* _Exercise_
Your answer must be the full listing, repeated word for word.

(Listed entries begins)

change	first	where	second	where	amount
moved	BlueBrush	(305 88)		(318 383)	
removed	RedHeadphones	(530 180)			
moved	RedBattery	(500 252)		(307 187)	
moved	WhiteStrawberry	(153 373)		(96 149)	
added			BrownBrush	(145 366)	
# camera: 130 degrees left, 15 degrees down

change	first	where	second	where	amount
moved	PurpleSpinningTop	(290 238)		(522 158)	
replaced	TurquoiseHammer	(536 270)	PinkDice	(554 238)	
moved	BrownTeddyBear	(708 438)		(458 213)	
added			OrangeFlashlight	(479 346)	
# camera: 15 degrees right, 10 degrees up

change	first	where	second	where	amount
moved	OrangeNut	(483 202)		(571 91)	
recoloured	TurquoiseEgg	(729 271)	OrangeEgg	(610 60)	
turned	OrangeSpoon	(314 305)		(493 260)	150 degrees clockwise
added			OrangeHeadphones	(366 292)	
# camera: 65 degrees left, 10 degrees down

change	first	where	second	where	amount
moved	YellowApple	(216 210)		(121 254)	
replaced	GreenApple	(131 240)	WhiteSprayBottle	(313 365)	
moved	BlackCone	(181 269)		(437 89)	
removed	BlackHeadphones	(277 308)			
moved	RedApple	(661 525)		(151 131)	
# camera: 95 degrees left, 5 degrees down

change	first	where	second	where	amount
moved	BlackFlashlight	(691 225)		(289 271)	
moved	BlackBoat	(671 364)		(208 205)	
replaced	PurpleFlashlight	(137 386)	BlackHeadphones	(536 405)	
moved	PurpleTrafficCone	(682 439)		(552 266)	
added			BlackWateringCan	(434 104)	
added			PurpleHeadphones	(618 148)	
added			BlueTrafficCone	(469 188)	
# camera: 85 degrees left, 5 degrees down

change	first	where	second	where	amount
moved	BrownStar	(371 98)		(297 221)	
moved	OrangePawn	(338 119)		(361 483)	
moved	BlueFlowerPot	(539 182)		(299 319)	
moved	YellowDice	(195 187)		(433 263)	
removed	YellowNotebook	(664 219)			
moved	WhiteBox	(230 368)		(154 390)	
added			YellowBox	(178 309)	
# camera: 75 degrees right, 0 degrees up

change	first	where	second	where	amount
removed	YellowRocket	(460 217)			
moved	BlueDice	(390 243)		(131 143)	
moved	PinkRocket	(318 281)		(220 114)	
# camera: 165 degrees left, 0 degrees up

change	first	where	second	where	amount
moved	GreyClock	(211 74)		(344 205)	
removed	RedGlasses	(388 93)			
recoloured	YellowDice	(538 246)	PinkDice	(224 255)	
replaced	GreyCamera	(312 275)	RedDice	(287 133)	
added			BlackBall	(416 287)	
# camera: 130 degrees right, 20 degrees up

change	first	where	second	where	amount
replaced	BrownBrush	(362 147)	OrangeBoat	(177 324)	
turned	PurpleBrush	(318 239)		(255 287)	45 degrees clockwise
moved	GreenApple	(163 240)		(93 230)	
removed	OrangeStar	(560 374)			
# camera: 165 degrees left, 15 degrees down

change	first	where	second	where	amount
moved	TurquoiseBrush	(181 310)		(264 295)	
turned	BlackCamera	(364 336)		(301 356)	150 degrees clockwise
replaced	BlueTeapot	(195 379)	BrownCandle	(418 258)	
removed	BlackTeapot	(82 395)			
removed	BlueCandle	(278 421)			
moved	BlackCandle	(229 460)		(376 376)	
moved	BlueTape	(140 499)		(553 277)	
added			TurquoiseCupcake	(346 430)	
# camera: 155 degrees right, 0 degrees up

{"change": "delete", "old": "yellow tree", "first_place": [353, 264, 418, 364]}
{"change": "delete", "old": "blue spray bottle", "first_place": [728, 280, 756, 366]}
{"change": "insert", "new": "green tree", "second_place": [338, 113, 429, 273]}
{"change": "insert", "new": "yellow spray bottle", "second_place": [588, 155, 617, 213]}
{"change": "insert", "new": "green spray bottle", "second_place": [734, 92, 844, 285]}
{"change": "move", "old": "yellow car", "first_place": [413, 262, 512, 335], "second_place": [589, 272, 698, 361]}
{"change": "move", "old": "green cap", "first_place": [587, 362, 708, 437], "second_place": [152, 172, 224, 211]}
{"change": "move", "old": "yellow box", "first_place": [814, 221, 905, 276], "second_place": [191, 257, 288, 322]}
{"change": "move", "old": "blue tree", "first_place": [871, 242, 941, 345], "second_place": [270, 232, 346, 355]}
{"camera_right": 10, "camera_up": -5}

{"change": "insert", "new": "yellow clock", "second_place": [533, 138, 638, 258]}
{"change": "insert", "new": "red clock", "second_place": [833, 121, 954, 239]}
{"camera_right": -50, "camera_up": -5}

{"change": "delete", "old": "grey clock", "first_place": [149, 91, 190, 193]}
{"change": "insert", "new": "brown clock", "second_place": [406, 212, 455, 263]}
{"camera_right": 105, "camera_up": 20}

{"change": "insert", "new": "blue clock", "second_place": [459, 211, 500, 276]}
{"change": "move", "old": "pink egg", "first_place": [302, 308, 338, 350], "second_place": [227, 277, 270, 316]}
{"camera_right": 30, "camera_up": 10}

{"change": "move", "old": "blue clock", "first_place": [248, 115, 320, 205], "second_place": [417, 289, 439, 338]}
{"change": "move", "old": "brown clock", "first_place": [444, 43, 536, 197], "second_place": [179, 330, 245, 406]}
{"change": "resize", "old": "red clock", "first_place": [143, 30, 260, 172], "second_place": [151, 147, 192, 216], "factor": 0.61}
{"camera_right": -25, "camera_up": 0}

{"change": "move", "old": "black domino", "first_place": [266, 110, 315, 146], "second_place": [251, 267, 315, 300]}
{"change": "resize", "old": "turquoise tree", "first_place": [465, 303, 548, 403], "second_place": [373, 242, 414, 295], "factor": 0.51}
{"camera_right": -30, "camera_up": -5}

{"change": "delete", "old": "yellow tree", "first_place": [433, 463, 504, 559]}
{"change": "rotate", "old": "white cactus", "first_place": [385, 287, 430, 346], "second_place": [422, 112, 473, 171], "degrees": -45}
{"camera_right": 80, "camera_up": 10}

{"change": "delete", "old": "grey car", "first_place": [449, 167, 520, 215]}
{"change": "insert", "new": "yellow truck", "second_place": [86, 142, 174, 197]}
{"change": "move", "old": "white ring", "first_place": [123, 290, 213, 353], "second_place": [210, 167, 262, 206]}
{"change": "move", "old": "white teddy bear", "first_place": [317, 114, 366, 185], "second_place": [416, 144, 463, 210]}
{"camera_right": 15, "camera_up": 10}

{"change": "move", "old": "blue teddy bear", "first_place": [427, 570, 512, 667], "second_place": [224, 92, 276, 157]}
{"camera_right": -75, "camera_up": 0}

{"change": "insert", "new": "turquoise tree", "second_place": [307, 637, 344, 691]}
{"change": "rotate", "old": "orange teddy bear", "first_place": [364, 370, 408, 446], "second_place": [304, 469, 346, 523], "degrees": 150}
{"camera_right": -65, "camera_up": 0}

(Listed entries ends)

* _Expected output_
change	first	where	second	where	amount
moved	BlueBrush	(305 88)		(318 383)	
removed	RedHeadphones	(530 180)			
moved	RedBattery	(500 252)		(307 187)	
moved	WhiteStrawberry	(153 373)		(96 149)	
added			BrownBrush	(145 366)	
# camera: 130 degrees left, 15 degrees down

change	first	where	second	where	amount
moved	PurpleSpinningTop	(290 238)		(522 158)	
replaced	TurquoiseHammer	(536 270)	PinkDice	(554 238)	
moved	BrownTeddyBear	(708 438)		(458 213)	
added			OrangeFlashlight	(479 346)	
# camera: 15 degrees right, 10 degrees up

change	first	where	second	where	amount
moved	OrangeNut	(483 202)		(571 91)	
recoloured	TurquoiseEgg	(729 271)	OrangeEgg	(610 60)	
turned	OrangeSpoon	(314 305)		(493 260)	150 degrees clockwise
added			OrangeHeadphones	(366 292)	
# camera: 65 degrees left, 10 degrees down

change	first	where	second	where	amount
moved	YellowApple	(216 210)		(121 254)	
replaced	GreenApple	(131 240)	WhiteSprayBottle	(313 365)	
moved	BlackCone	(181 269)		(437 89)	
removed	BlackHeadphones	(277 308)			
moved	RedApple	(661 525)		(151 131)	
# camera: 95 degrees left, 5 degrees down

change	first	where	second	where	amount
moved	BlackFlashlight	(691 225)		(289 271)	
moved	BlackBoat	(671 364)		(208 205)	
replaced	PurpleFlashlight	(137 386)	BlackHeadphones	(536 405)	
moved	PurpleTrafficCone	(682 439)		(552 266)	
added			BlackWateringCan	(434 104)	
added			PurpleHeadphones	(618 148)	
added			BlueTrafficCone	(469 188)	
# camera: 85 degrees left, 5 degrees down

change	first	where	second	where	amount
moved	BrownStar	(371 98)		(297 221)	
moved	OrangePawn	(338 119)		(361 483)	
moved	BlueFlowerPot	(539 182)		(299 319)	
moved	YellowDice	(195 187)		(433 263)	
removed	YellowNotebook	(664 219)			
moved	WhiteBox	(230 368)		(154 390)	
added			YellowBox	(178 309)	
# camera: 75 degrees right, 0 degrees up

change	first	where	second	where	amount
removed	YellowRocket	(460 217)			
moved	BlueDice	(390 243)		(131 143)	
moved	PinkRocket	(318 281)		(220 114)	
# camera: 165 degrees left, 0 degrees up

change	first	where	second	where	amount
moved	GreyClock	(211 74)		(344 205)	
removed	RedGlasses	(388 93)			
recoloured	YellowDice	(538 246)	PinkDice	(224 255)	
replaced	GreyCamera	(312 275)	RedDice	(287 133)	
added			BlackBall	(416 287)	
# camera: 130 degrees right, 20 degrees up

change	first	where	second	where	amount
replaced	BrownBrush	(362 147)	OrangeBoat	(177 324)	
turned	PurpleBrush	(318 239)		(255 287)	45 degrees clockwise
moved	GreenApple	(163 240)		(93 230)	
removed	OrangeStar	(560 374)			
# camera: 165 degrees left, 15 degrees down

change	first	where	second	where	amount
moved	TurquoiseBrush	(181 310)		(264 295)	
turned	BlackCamera	(364 336)		(301 356)	150 degrees clockwise
replaced	BlueTeapot	(195 379)	BrownCandle	(418 258)	
removed	BlackTeapot	(82 395)			
removed	BlueCandle	(278 421)			
moved	BlackCandle	(229 460)		(376 376)	
moved	BlueTape	(140 499)		(553 277)	
added			TurquoiseCupcake	(346 430)	
# camera: 155 degrees right, 0 degrees up

{"change": "delete", "old": "yellow tree", "first_place": [353, 264, 418, 364]}
{"change": "delete", "old": "blue spray bottle", "first_place": [728, 280, 756, 366]}
{"change": "insert", "new": "green tree", "second_place": [338, 113, 429, 273]}
{"change": "insert", "new": "yellow spray bottle", "second_place": [588, 155, 617, 213]}
{"change": "insert", "new": "green spray bottle", "second_place": [734, 92, 844, 285]}
{"change": "move", "old": "yellow car", "first_place": [413, 262, 512, 335], "second_place": [589, 272, 698, 361]}
{"change": "move", "old": "green cap", "first_place": [587, 362, 708, 437], "second_place": [152, 172, 224, 211]}
{"change": "move", "old": "yellow box", "first_place": [814, 221, 905, 276], "second_place": [191, 257, 288, 322]}
{"change": "move", "old": "blue tree", "first_place": [871, 242, 941, 345], "second_place": [270, 232, 346, 355]}
{"camera_right": 10, "camera_up": -5}

{"change": "insert", "new": "yellow clock", "second_place": [533, 138, 638, 258]}
{"change": "insert", "new": "red clock", "second_place": [833, 121, 954, 239]}
{"camera_right": -50, "camera_up": -5}

{"change": "delete", "old": "grey clock", "first_place": [149, 91, 190, 193]}
{"change": "insert", "new": "brown clock", "second_place": [406, 212, 455, 263]}
{"camera_right": 105, "camera_up": 20}

{"change": "insert", "new": "blue clock", "second_place": [459, 211, 500, 276]}
{"change": "move", "old": "pink egg", "first_place": [302, 308, 338, 350], "second_place": [227, 277, 270, 316]}
{"camera_right": 30, "camera_up": 10}

{"change": "move", "old": "blue clock", "first_place": [248, 115, 320, 205], "second_place": [417, 289, 439, 338]}
{"change": "move", "old": "brown clock", "first_place": [444, 43, 536, 197], "second_place": [179, 330, 245, 406]}
{"change": "resize", "old": "red clock", "first_place": [143, 30, 260, 172], "second_place": [151, 147, 192, 216], "factor": 0.61}
{"camera_right": -25, "camera_up": 0}

{"change": "move", "old": "black domino", "first_place": [266, 110, 315, 146], "second_place": [251, 267, 315, 300]}
{"change": "resize", "old": "turquoise tree", "first_place": [465, 303, 548, 403], "second_place": [373, 242, 414, 295], "factor": 0.51}
{"camera_right": -30, "camera_up": -5}

{"change": "delete", "old": "yellow tree", "first_place": [433, 463, 504, 559]}
{"change": "rotate", "old": "white cactus", "first_place": [385, 287, 430, 346], "second_place": [422, 112, 473, 171], "degrees": -45}
{"camera_right": 80, "camera_up": 10}

{"change": "delete", "old": "grey car", "first_place": [449, 167, 520, 215]}
{"change": "insert", "new": "yellow truck", "second_place": [86, 142, 174, 197]}
{"change": "move", "old": "white ring", "first_place": [123, 290, 213, 353], "second_place": [210, 167, 262, 206]}
{"change": "move", "old": "white teddy bear", "first_place": [317, 114, 366, 185], "second_place": [416, 144, 463, 210]}
{"camera_right": 15, "camera_up": 10}

{"change": "move", "old": "blue teddy bear", "first_place": [427, 570, 512, 667], "second_place": [224, 92, 276, 157]}
{"camera_right": -75, "camera_up": 0}

{"change": "insert", "new": "turquoise tree", "second_place": [307, 637, 344, 691]}
{"change": "rotate", "old": "orange teddy bear", "first_place": [364, 370, 408, 446], "second_place": [304, 469, 346, 523], "degrees": 150}
{"camera_right": -65, "camera_up": 0}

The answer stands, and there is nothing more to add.